#### The problem
Retype each entry exactly. Skip any pictures.

+ + + +

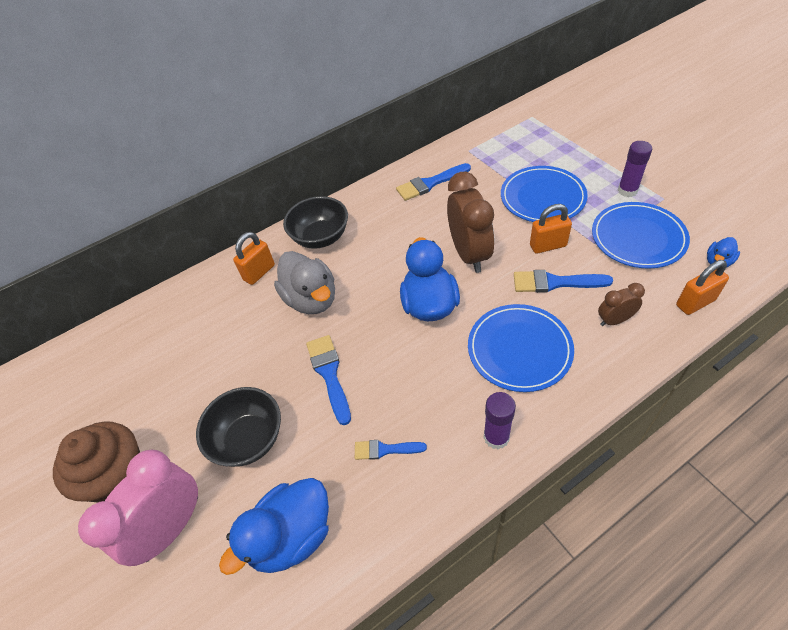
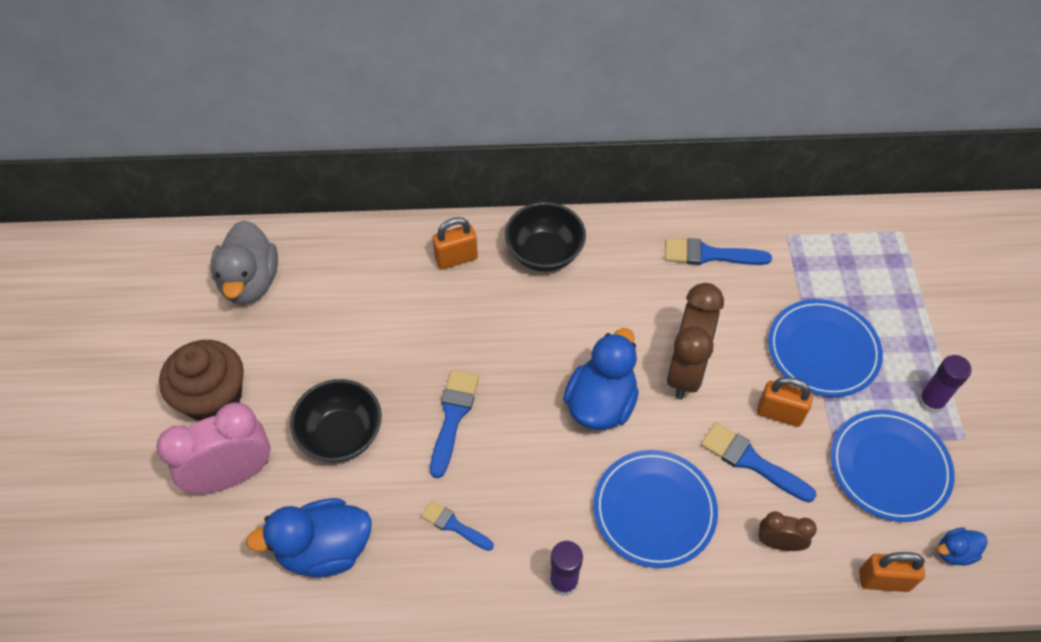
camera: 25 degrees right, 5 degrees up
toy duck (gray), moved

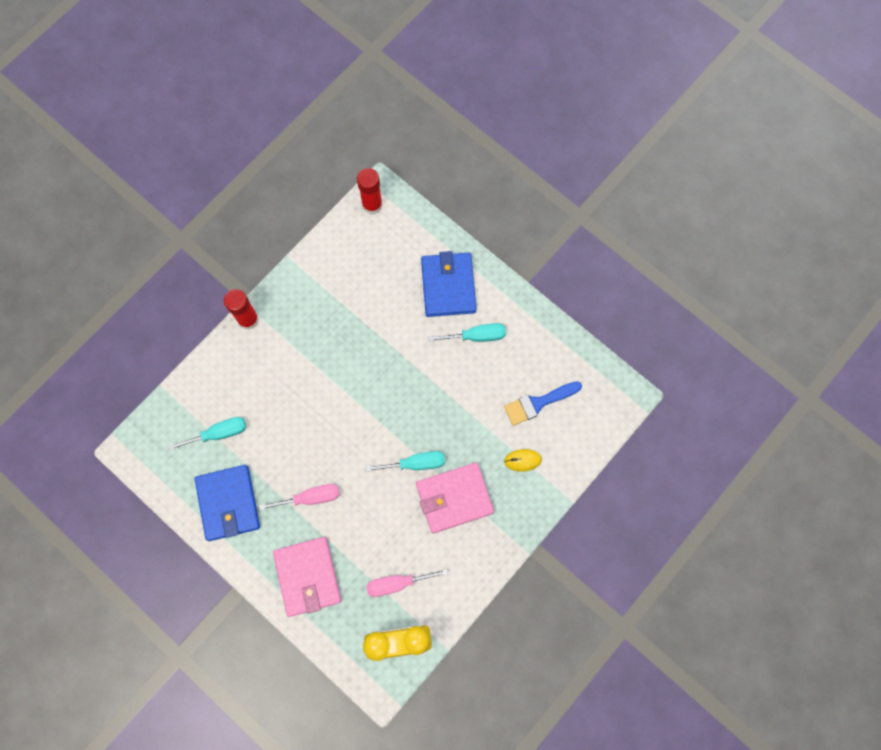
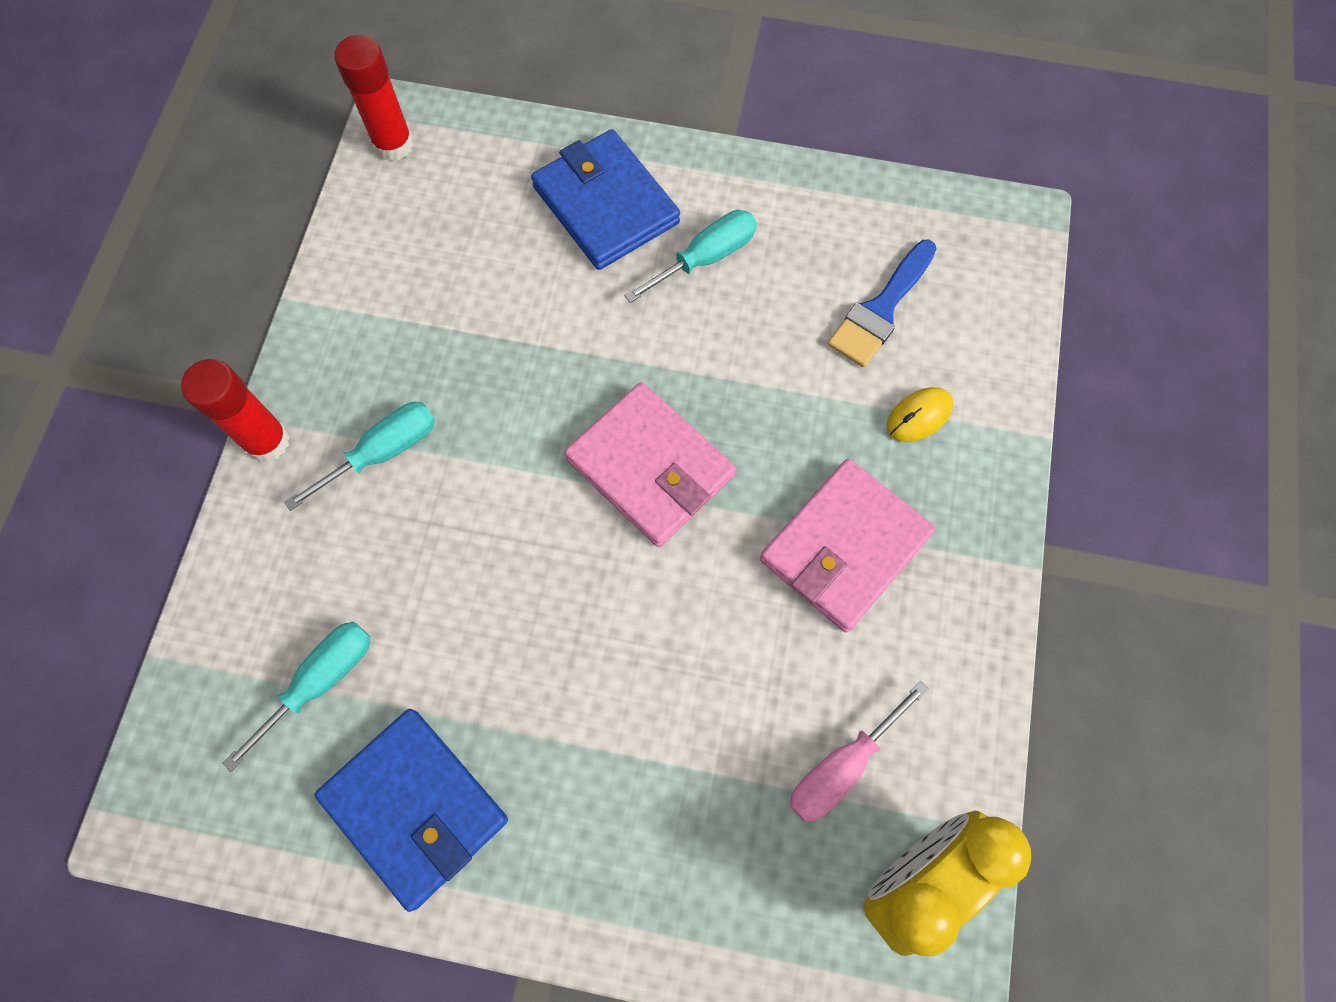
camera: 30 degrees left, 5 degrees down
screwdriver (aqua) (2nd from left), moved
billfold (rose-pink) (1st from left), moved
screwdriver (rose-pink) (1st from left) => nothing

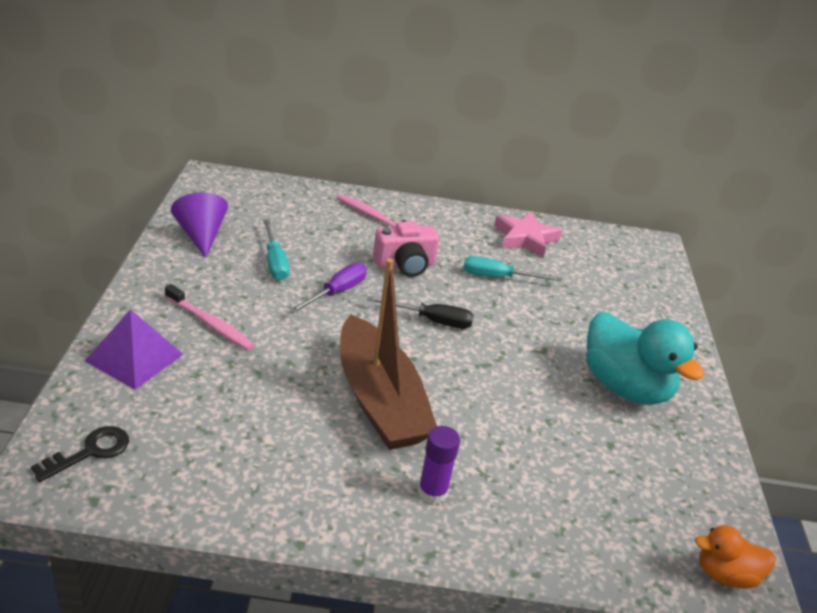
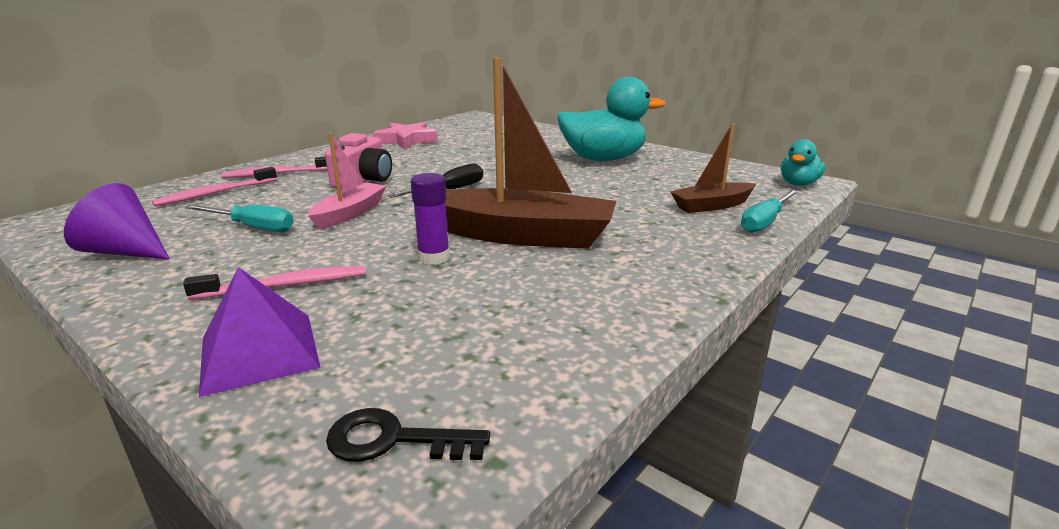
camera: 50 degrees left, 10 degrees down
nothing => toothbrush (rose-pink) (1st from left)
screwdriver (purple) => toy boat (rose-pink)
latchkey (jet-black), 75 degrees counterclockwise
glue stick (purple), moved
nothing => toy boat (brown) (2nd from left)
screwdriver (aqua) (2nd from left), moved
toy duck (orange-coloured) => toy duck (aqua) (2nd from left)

+ + + +

#### Response to the task
camera: 25 degrees right, 5 degrees up
toy duck (gray), moved

camera: 30 degrees left, 5 degrees down
screwdriver (aqua) (2nd from left), moved
billfold (rose-pink) (1st from left), moved
screwdriver (rose-pink) (1st from left) => nothing

camera: 50 degrees left, 10 degrees down
nothing => toothbrush (rose-pink) (1st from left)
screwdriver (purple) => toy boat (rose-pink)
latchkey (jet-black), 75 degrees counterclockwise
glue stick (purple), moved
nothing => toy boat (brown) (2nd from left)
screwdriver (aqua) (2nd from left), moved
toy duck (orange-coloured) => toy duck (aqua) (2nd from left)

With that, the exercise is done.